======== Material for this exercise ========
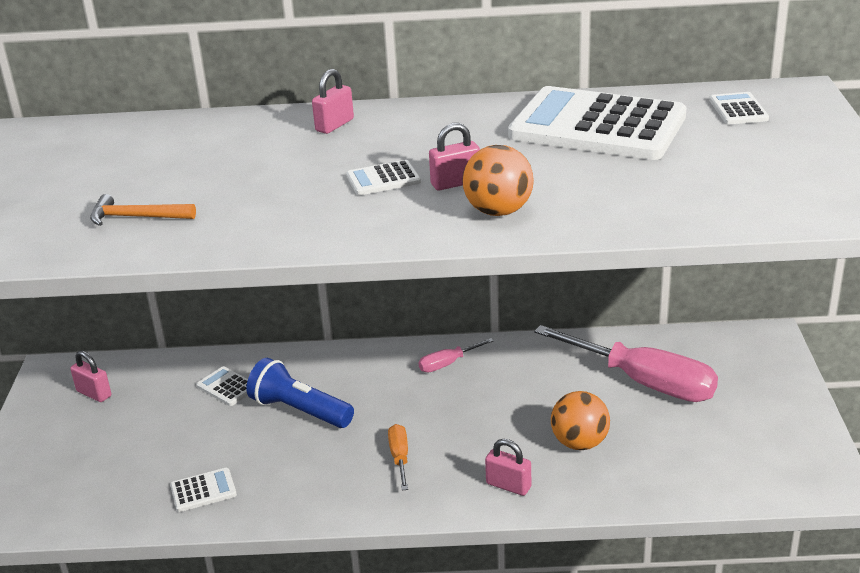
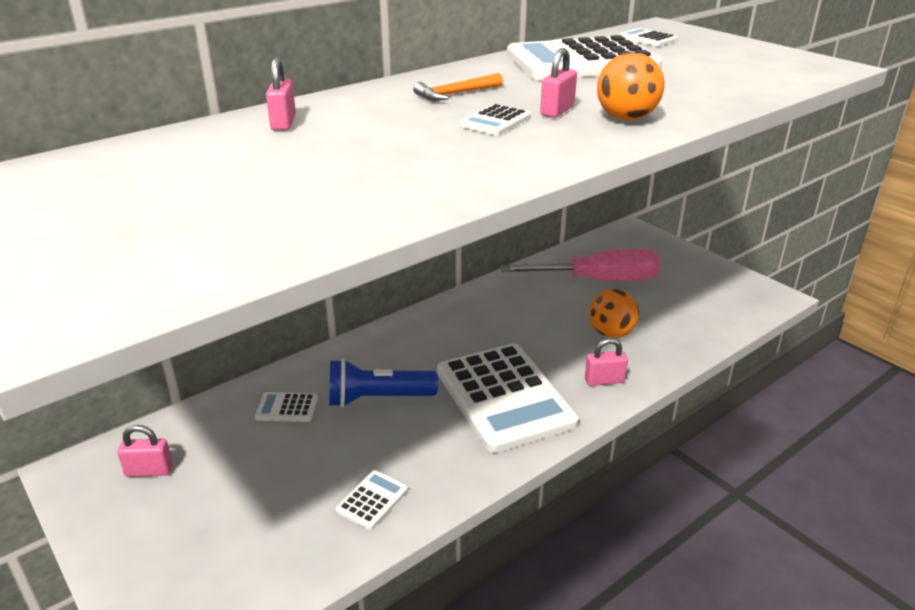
camera: 40 degrees left, 0 degrees up
(136, 217) = (316, 201): orange hammer -> orange hammer (455, 94)
(334, 125) = (375, 99): pink padlock -> pink padlock (283, 123)
(400, 458) = (504, 397): orange screwdriver -> white calculator
(448, 363) = (453, 318): pink screwdriver -> none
========
* Instructions to follow *
All of the entries above must be reproduced exactly, and no image may be included.

* Output of the task *
camera: 40 degrees left, 0 degrees up
(136, 217) = (316, 201): orange hammer -> orange hammer (455, 94)
(334, 125) = (375, 99): pink padlock -> pink padlock (283, 123)
(400, 458) = (504, 397): orange screwdriver -> white calculator
(448, 363) = (453, 318): pink screwdriver -> none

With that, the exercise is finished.